YOUR INSTRUCTIONS
Pictures do not belong in your copy. Repeat all the other data exactly.
##### INFORMATION SHOWN #####
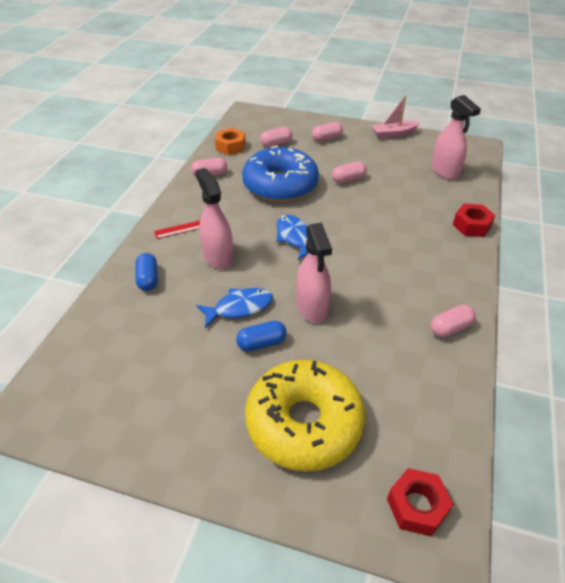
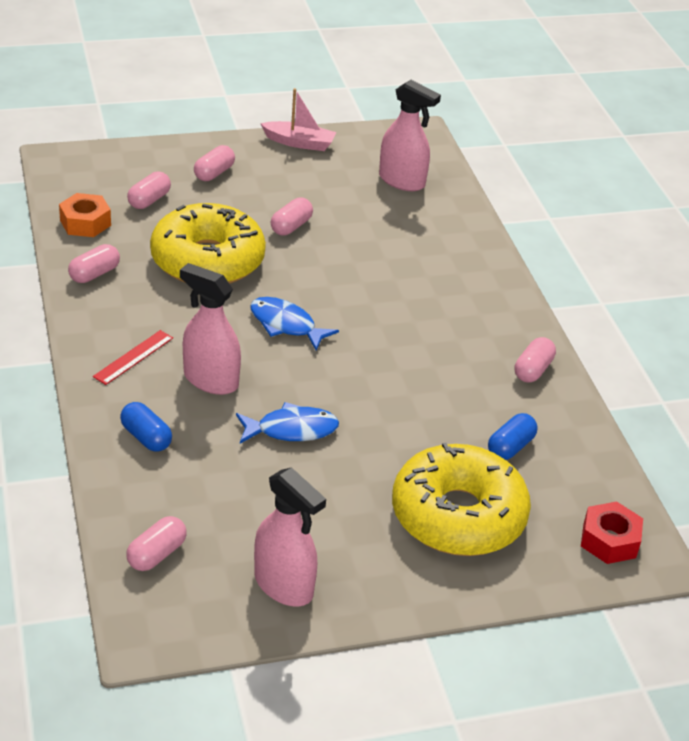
camera: 35 degrees left, 5 degrees down
blue fish [196,288,273,328] -> blue fish turned 45 degrees clockwise [236,402,339,444]
blue capsule [236,321,287,351] -> blue capsule moved to [488,413,538,460]
blue donut [242,146,319,202] -> yellow donut [150,203,266,284]
pink spray bottle [296,223,332,323] -> pink spray bottle moved to [254,467,326,607]
pink boat [372,96,420,139] -> pink boat turned 120 degrees counterclockwise [260,88,336,151]
red nut [453,204,496,237] -> none
none -> pink capsule [126,516,187,571]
#####
RESPONSE AREA
camera: 35 degrees left, 5 degrees down
blue fish [196,288,273,328] -> blue fish turned 45 degrees clockwise [236,402,339,444]
blue capsule [236,321,287,351] -> blue capsule moved to [488,413,538,460]
blue donut [242,146,319,202] -> yellow donut [150,203,266,284]
pink spray bottle [296,223,332,323] -> pink spray bottle moved to [254,467,326,607]
pink boat [372,96,420,139] -> pink boat turned 120 degrees counterclockwise [260,88,336,151]
red nut [453,204,496,237] -> none
none -> pink capsule [126,516,187,571]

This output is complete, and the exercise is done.